Information Block Start
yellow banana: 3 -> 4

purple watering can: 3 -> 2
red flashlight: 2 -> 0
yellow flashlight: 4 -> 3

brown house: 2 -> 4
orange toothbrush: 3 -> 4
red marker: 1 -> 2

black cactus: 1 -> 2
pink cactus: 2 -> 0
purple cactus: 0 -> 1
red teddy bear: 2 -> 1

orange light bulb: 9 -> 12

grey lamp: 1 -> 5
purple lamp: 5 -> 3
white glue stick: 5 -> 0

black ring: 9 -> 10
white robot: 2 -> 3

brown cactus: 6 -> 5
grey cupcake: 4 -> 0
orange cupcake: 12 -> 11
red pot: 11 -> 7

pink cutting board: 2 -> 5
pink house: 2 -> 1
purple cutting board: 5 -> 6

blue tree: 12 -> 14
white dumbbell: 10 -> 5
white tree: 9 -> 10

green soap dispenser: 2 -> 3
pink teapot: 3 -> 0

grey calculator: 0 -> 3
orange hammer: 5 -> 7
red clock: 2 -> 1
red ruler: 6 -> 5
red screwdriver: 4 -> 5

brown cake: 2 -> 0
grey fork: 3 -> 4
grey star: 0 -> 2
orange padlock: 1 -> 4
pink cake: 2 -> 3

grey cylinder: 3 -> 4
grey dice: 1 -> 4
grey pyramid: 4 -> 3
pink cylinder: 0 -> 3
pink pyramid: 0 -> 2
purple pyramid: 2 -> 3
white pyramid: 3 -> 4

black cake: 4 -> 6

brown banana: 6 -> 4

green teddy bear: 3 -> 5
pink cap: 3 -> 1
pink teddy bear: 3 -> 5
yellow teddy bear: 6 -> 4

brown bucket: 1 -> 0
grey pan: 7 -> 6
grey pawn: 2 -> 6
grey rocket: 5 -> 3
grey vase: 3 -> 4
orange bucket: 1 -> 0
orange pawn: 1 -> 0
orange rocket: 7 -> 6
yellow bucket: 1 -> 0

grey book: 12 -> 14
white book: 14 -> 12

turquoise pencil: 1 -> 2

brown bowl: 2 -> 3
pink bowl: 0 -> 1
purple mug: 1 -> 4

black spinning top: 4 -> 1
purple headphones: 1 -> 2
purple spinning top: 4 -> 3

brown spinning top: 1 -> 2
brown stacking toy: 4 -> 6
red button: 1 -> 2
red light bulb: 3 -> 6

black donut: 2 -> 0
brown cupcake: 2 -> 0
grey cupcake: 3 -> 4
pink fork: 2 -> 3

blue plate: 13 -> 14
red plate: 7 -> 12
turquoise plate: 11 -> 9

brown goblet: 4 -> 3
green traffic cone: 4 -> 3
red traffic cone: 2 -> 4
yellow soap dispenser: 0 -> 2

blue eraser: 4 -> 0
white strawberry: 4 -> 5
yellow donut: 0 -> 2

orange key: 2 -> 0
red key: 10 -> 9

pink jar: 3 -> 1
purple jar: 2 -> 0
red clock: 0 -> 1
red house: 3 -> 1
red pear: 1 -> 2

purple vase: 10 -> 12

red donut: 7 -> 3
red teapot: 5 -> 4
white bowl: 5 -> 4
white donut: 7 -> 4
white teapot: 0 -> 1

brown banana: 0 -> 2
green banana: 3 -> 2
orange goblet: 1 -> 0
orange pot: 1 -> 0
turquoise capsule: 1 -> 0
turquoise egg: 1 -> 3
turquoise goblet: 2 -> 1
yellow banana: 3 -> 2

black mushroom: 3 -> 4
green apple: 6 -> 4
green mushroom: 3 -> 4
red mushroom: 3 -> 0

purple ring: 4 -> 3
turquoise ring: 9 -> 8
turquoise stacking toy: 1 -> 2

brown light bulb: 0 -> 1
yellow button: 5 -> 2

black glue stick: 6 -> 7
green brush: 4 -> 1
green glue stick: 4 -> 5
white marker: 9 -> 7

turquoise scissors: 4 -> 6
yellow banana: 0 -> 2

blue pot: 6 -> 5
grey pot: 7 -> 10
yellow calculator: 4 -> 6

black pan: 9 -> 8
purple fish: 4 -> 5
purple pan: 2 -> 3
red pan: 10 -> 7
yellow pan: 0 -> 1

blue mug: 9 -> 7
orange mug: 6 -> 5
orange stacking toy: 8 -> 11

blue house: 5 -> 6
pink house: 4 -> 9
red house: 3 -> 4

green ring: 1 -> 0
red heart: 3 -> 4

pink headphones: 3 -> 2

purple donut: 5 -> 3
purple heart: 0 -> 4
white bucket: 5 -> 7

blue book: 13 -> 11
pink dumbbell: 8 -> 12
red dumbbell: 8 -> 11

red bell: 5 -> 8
Information Block End
[What you are asked to do]: The response should consist of all the entries, transcribed exactly.

[Solution]:
yellow banana: 3 -> 4

purple watering can: 3 -> 2
red flashlight: 2 -> 0
yellow flashlight: 4 -> 3

brown house: 2 -> 4
orange toothbrush: 3 -> 4
red marker: 1 -> 2

black cactus: 1 -> 2
pink cactus: 2 -> 0
purple cactus: 0 -> 1
red teddy bear: 2 -> 1

orange light bulb: 9 -> 12

grey lamp: 1 -> 5
purple lamp: 5 -> 3
white glue stick: 5 -> 0

black ring: 9 -> 10
white robot: 2 -> 3

brown cactus: 6 -> 5
grey cupcake: 4 -> 0
orange cupcake: 12 -> 11
red pot: 11 -> 7

pink cutting board: 2 -> 5
pink house: 2 -> 1
purple cutting board: 5 -> 6

blue tree: 12 -> 14
white dumbbell: 10 -> 5
white tree: 9 -> 10

green soap dispenser: 2 -> 3
pink teapot: 3 -> 0

grey calculator: 0 -> 3
orange hammer: 5 -> 7
red clock: 2 -> 1
red ruler: 6 -> 5
red screwdriver: 4 -> 5

brown cake: 2 -> 0
grey fork: 3 -> 4
grey star: 0 -> 2
orange padlock: 1 -> 4
pink cake: 2 -> 3

grey cylinder: 3 -> 4
grey dice: 1 -> 4
grey pyramid: 4 -> 3
pink cylinder: 0 -> 3
pink pyramid: 0 -> 2
purple pyramid: 2 -> 3
white pyramid: 3 -> 4

black cake: 4 -> 6

brown banana: 6 -> 4

green teddy bear: 3 -> 5
pink cap: 3 -> 1
pink teddy bear: 3 -> 5
yellow teddy bear: 6 -> 4

brown bucket: 1 -> 0
grey pan: 7 -> 6
grey pawn: 2 -> 6
grey rocket: 5 -> 3
grey vase: 3 -> 4
orange bucket: 1 -> 0
orange pawn: 1 -> 0
orange rocket: 7 -> 6
yellow bucket: 1 -> 0

grey book: 12 -> 14
white book: 14 -> 12

turquoise pencil: 1 -> 2

brown bowl: 2 -> 3
pink bowl: 0 -> 1
purple mug: 1 -> 4

black spinning top: 4 -> 1
purple headphones: 1 -> 2
purple spinning top: 4 -> 3

brown spinning top: 1 -> 2
brown stacking toy: 4 -> 6
red button: 1 -> 2
red light bulb: 3 -> 6

black donut: 2 -> 0
brown cupcake: 2 -> 0
grey cupcake: 3 -> 4
pink fork: 2 -> 3

blue plate: 13 -> 14
red plate: 7 -> 12
turquoise plate: 11 -> 9

brown goblet: 4 -> 3
green traffic cone: 4 -> 3
red traffic cone: 2 -> 4
yellow soap dispenser: 0 -> 2

blue eraser: 4 -> 0
white strawberry: 4 -> 5
yellow donut: 0 -> 2

orange key: 2 -> 0
red key: 10 -> 9

pink jar: 3 -> 1
purple jar: 2 -> 0
red clock: 0 -> 1
red house: 3 -> 1
red pear: 1 -> 2

purple vase: 10 -> 12

red donut: 7 -> 3
red teapot: 5 -> 4
white bowl: 5 -> 4
white donut: 7 -> 4
white teapot: 0 -> 1

brown banana: 0 -> 2
green banana: 3 -> 2
orange goblet: 1 -> 0
orange pot: 1 -> 0
turquoise capsule: 1 -> 0
turquoise egg: 1 -> 3
turquoise goblet: 2 -> 1
yellow banana: 3 -> 2

black mushroom: 3 -> 4
green apple: 6 -> 4
green mushroom: 3 -> 4
red mushroom: 3 -> 0

purple ring: 4 -> 3
turquoise ring: 9 -> 8
turquoise stacking toy: 1 -> 2

brown light bulb: 0 -> 1
yellow button: 5 -> 2

black glue stick: 6 -> 7
green brush: 4 -> 1
green glue stick: 4 -> 5
white marker: 9 -> 7

turquoise scissors: 4 -> 6
yellow banana: 0 -> 2

blue pot: 6 -> 5
grey pot: 7 -> 10
yellow calculator: 4 -> 6

black pan: 9 -> 8
purple fish: 4 -> 5
purple pan: 2 -> 3
red pan: 10 -> 7
yellow pan: 0 -> 1

blue mug: 9 -> 7
orange mug: 6 -> 5
orange stacking toy: 8 -> 11

blue house: 5 -> 6
pink house: 4 -> 9
red house: 3 -> 4

green ring: 1 -> 0
red heart: 3 -> 4

pink headphones: 3 -> 2

purple donut: 5 -> 3
purple heart: 0 -> 4
white bucket: 5 -> 7

blue book: 13 -> 11
pink dumbbell: 8 -> 12
red dumbbell: 8 -> 11

red bell: 5 -> 8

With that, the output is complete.